* _Object correspondence data_:
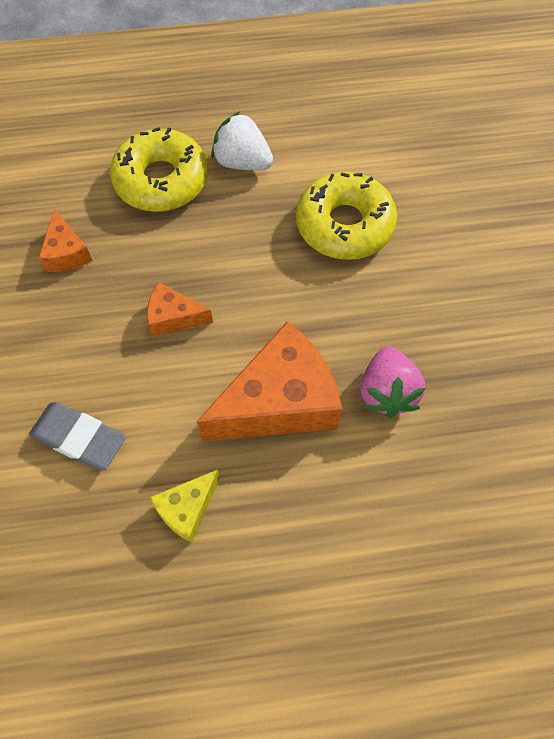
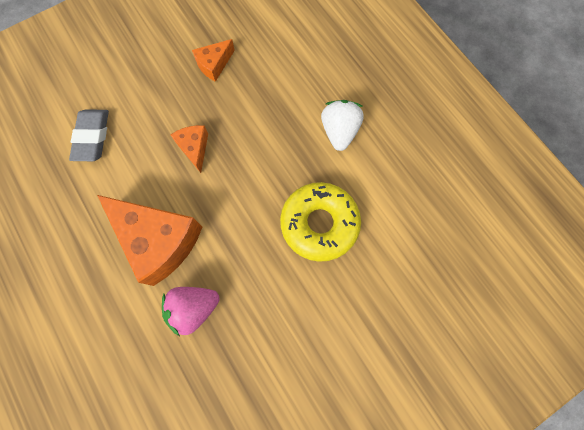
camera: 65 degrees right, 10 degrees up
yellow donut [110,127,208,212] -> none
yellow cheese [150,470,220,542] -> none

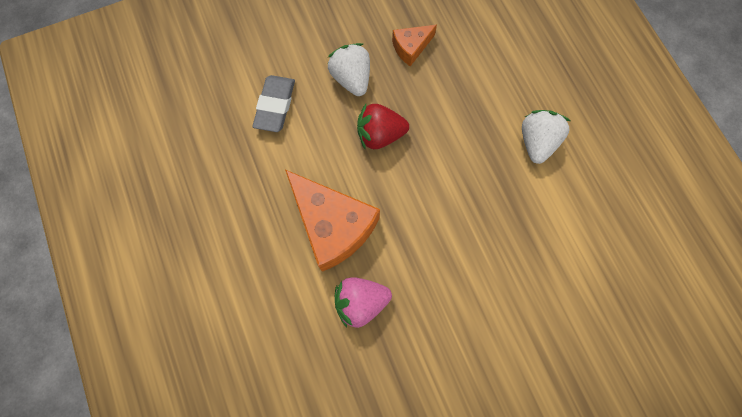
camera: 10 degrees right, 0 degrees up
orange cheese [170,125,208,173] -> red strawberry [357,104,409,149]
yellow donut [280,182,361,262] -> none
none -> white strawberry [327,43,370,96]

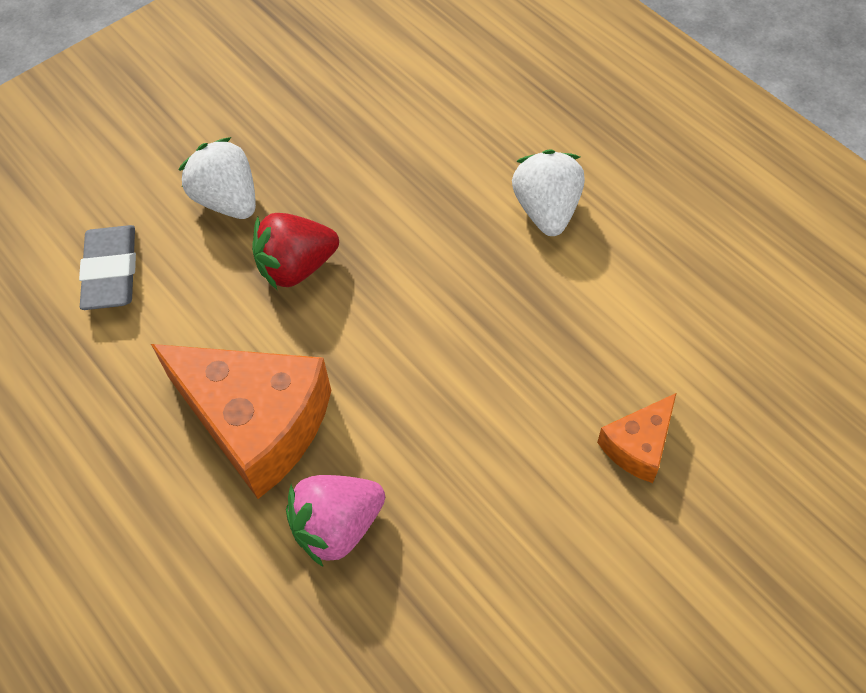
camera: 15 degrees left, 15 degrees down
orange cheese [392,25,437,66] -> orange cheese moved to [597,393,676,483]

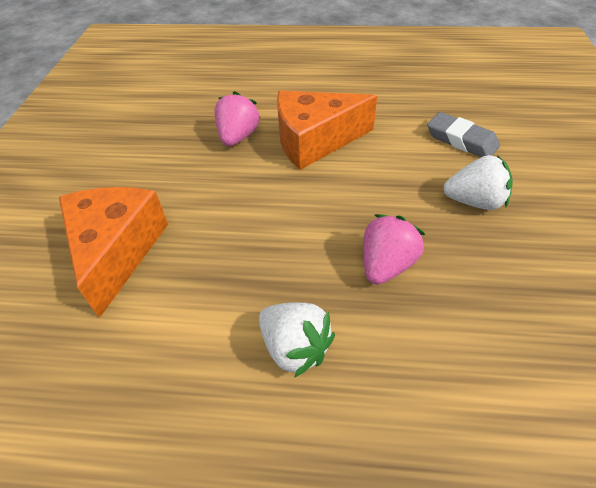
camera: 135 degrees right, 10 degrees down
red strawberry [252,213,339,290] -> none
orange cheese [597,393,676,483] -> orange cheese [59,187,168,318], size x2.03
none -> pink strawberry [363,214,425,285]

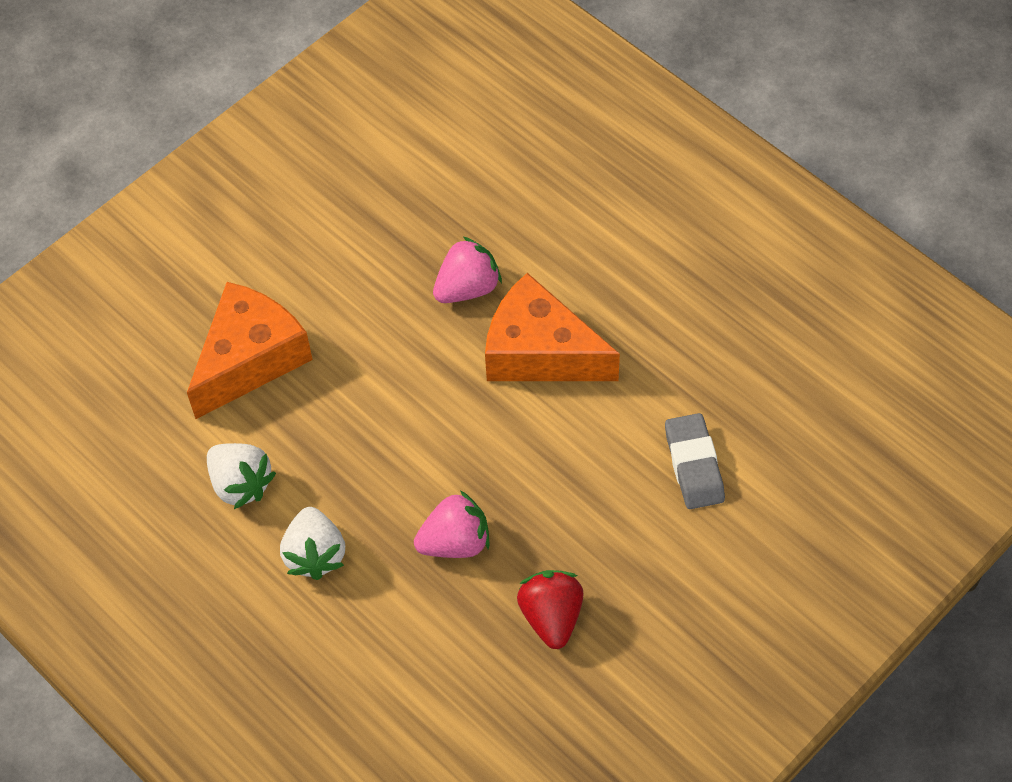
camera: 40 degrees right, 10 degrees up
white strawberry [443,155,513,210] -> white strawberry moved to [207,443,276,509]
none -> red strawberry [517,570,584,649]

* _Instructions to follow_:
Repeat the entries verbatim; no pictures.

* _Written solution_:
camera: 65 degrees right, 10 degrees up
yellow donut [110,127,208,212] -> none
yellow cheese [150,470,220,542] -> none

camera: 10 degrees right, 0 degrees up
orange cheese [170,125,208,173] -> red strawberry [357,104,409,149]
yellow donut [280,182,361,262] -> none
none -> white strawberry [327,43,370,96]

camera: 15 degrees left, 15 degrees down
orange cheese [392,25,437,66] -> orange cheese moved to [597,393,676,483]

camera: 135 degrees right, 10 degrees down
red strawberry [252,213,339,290] -> none
orange cheese [597,393,676,483] -> orange cheese [59,187,168,318], size x2.03
none -> pink strawberry [363,214,425,285]

camera: 40 degrees right, 10 degrees up
white strawberry [443,155,513,210] -> white strawberry moved to [207,443,276,509]
none -> red strawberry [517,570,584,649]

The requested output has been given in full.